From start to end, write out the following data exactly, apart from its images.

+ + +

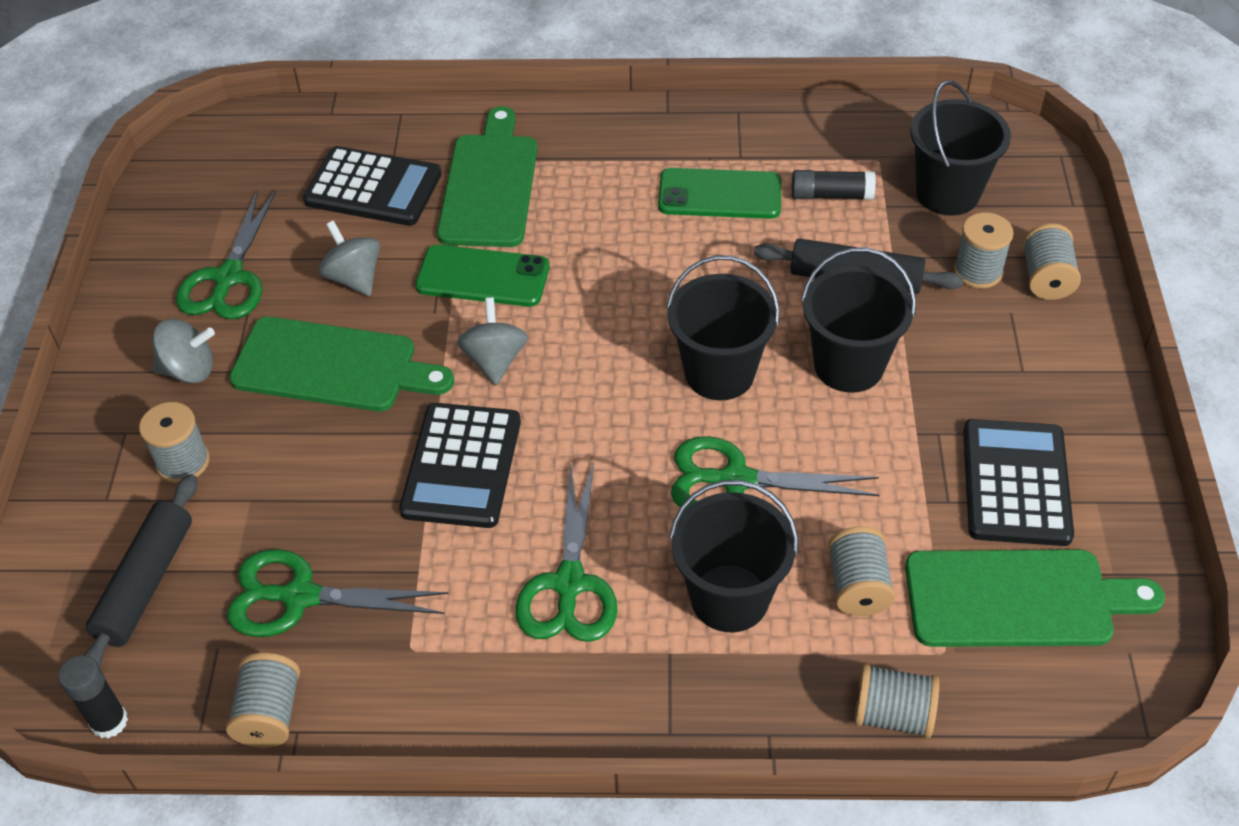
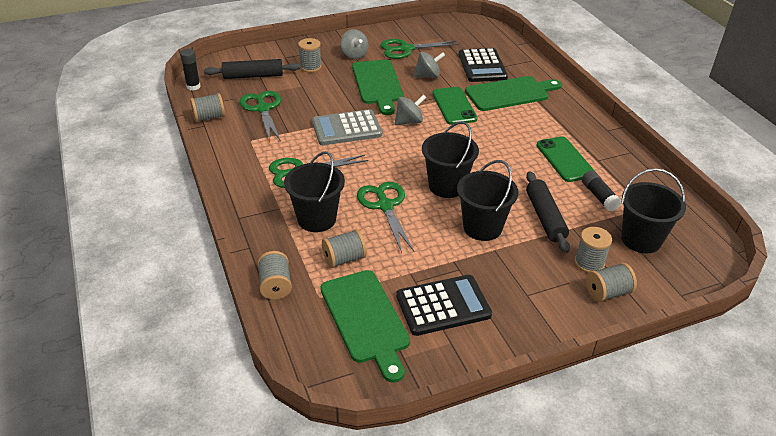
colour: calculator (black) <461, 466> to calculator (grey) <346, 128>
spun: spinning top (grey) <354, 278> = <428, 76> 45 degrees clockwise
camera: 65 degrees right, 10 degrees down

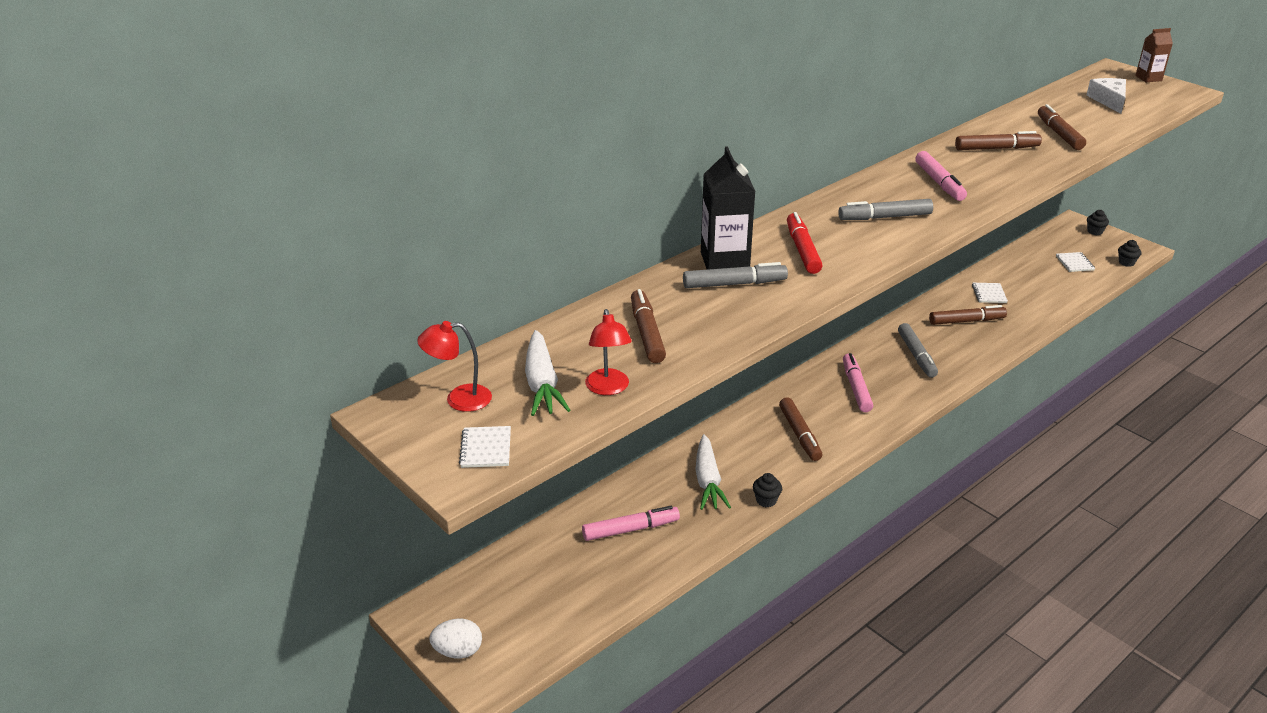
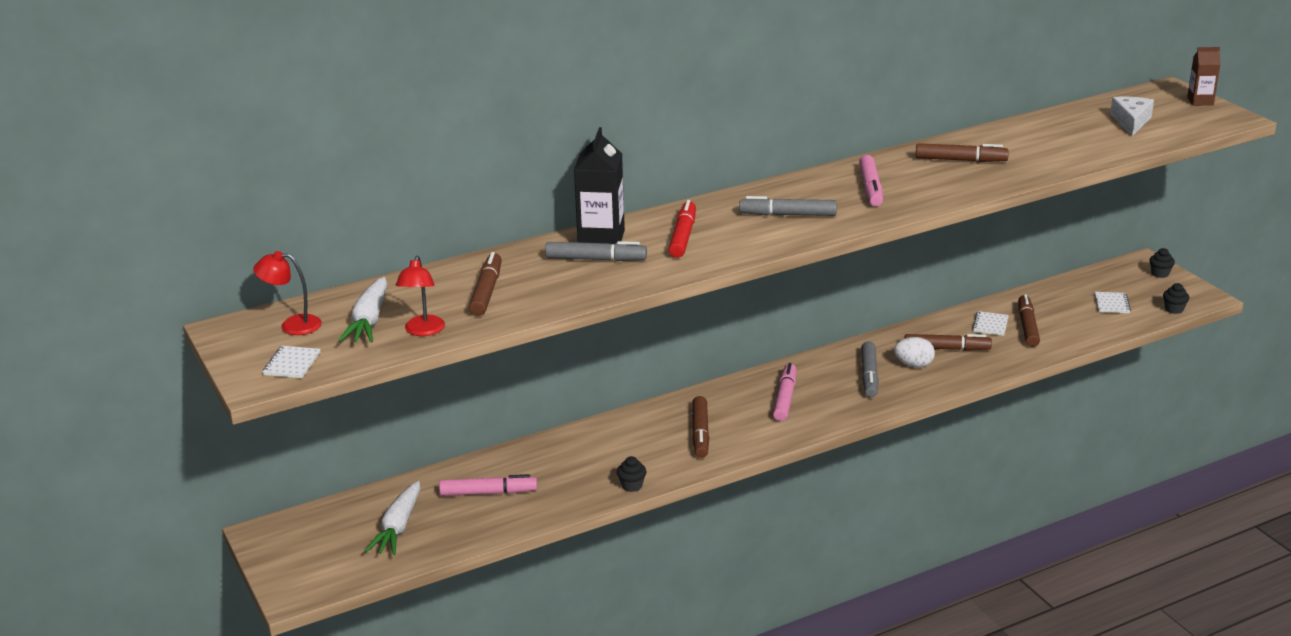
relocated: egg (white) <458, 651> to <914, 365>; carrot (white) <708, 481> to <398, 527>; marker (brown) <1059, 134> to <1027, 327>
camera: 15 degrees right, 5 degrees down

+ + +

_The completed task_.
colour: calculator (black) <461, 466> to calculator (grey) <346, 128>
spun: spinning top (grey) <354, 278> = <428, 76> 45 degrees clockwise
camera: 65 degrees right, 10 degrees down

relocated: egg (white) <458, 651> to <914, 365>; carrot (white) <708, 481> to <398, 527>; marker (brown) <1059, 134> to <1027, 327>
camera: 15 degrees right, 5 degrees down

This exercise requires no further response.